- **Assignment**: Among the entries below, find all lines that include "SERVO" and copy them.

[Change detection data]
-------
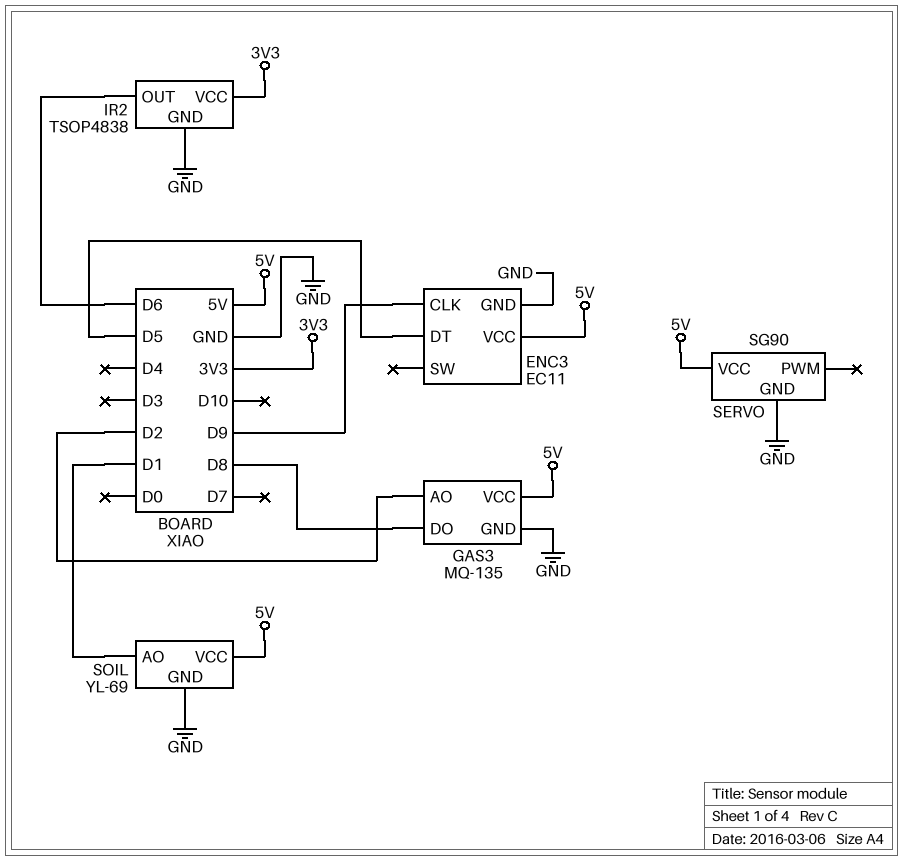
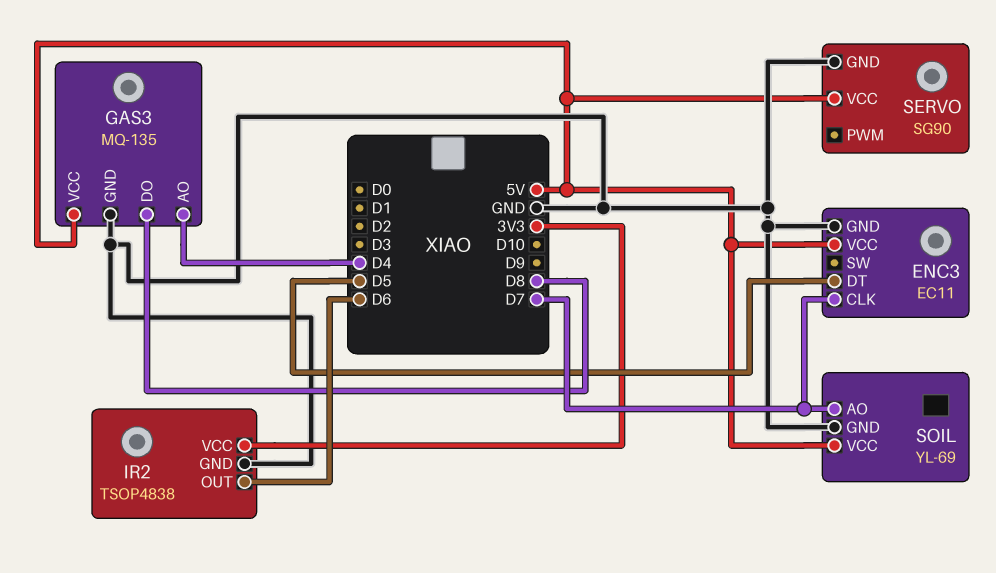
ENC3 pin CLK: D9 -> D7
GAS3 pin AO: D2 -> D4
SOIL pin AO: D1 -> D7

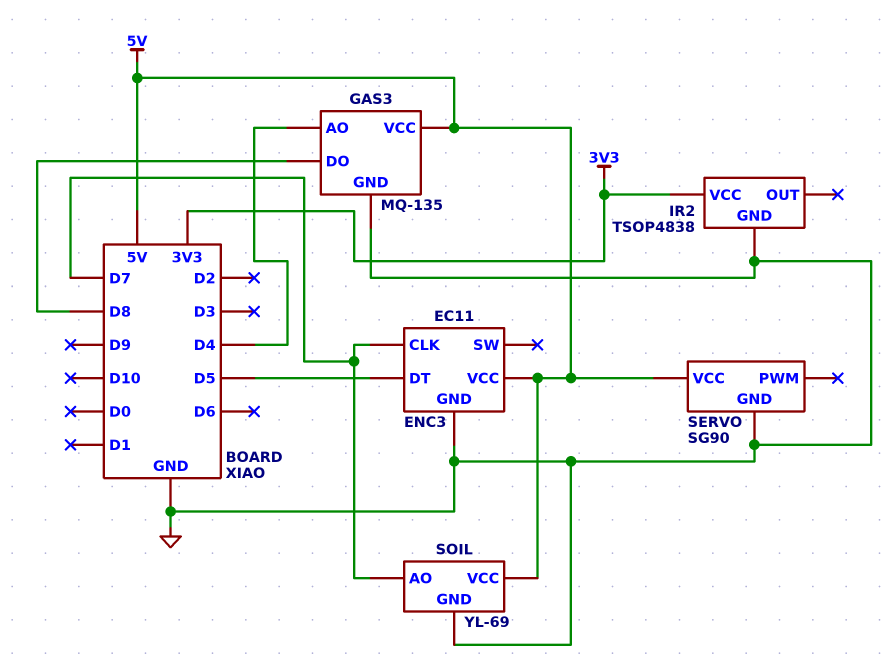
IR2 pin OUT: D6 -> none

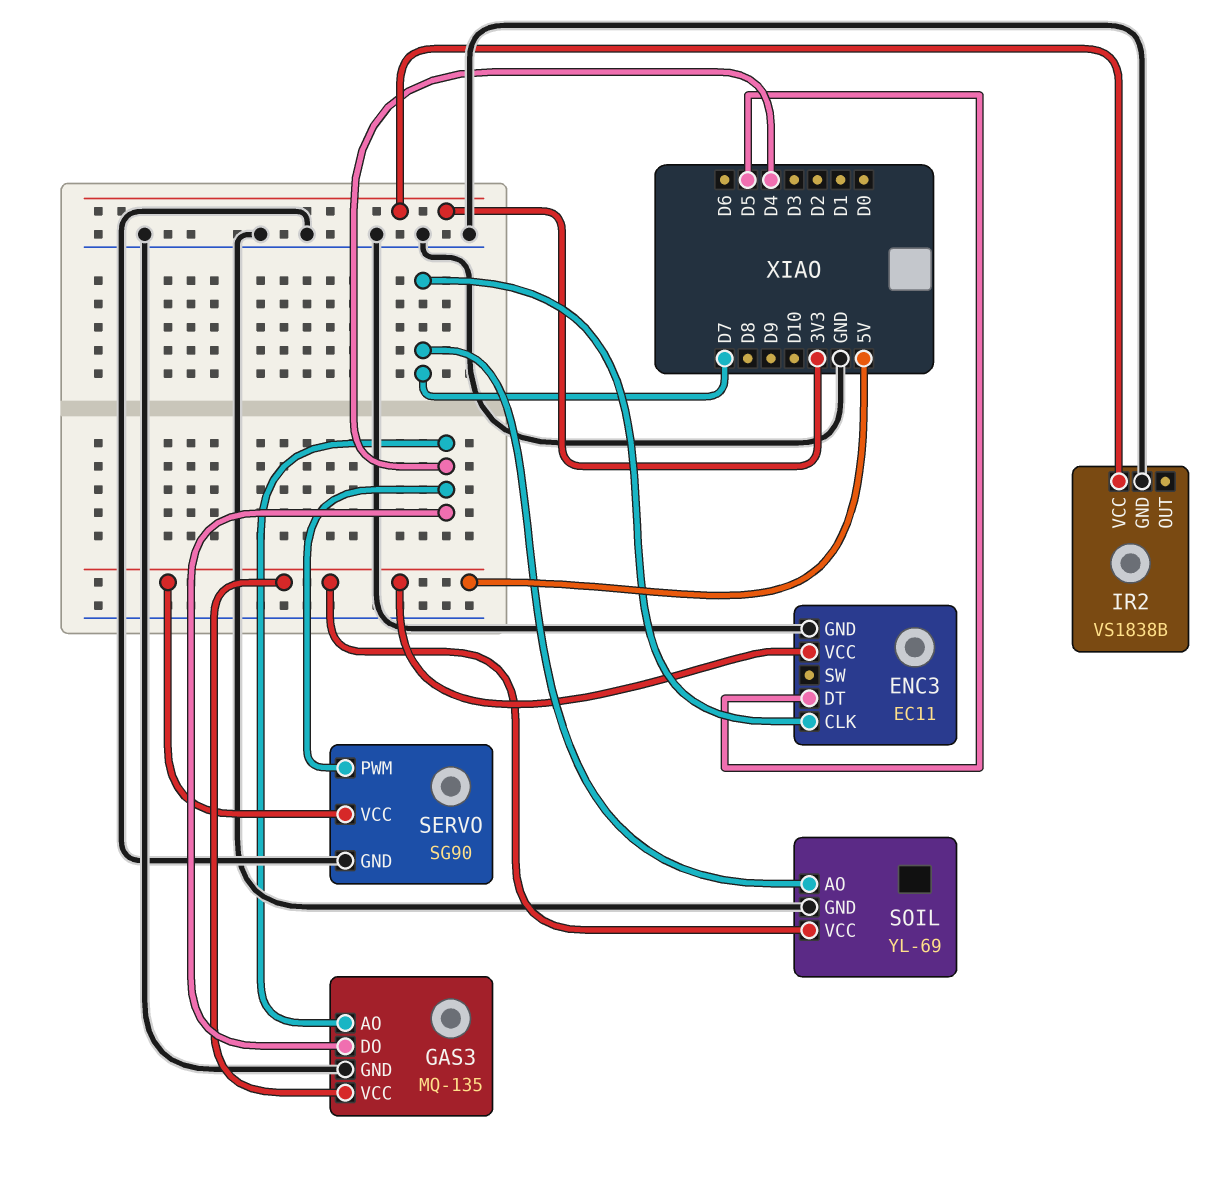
GAS3 pin DO: D8 -> D4
IR2: TSOP4838 -> VS1838B
SERVO pin PWM: none -> D4

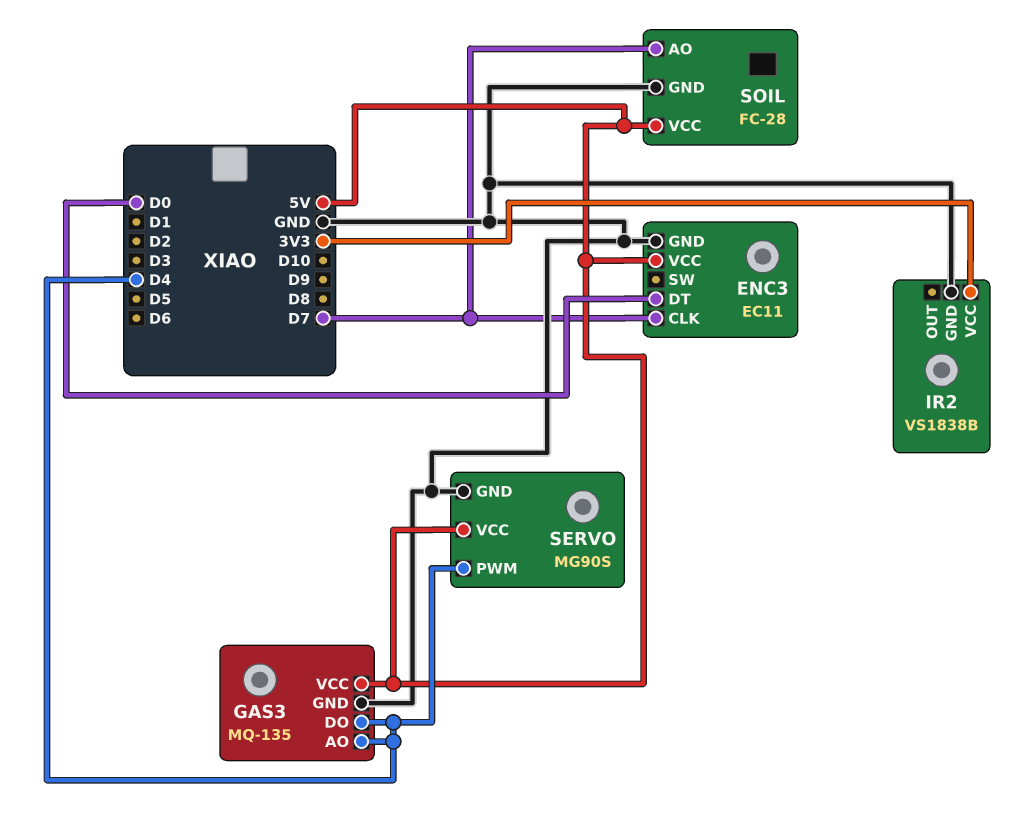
ENC3 pin DT: D5 -> D0
SERVO: SG90 -> MG90S
SOIL: YL-69 -> FC-28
-------
- **Expected answer**:
SERVO pin PWM: none -> D4
SERVO: SG90 -> MG90S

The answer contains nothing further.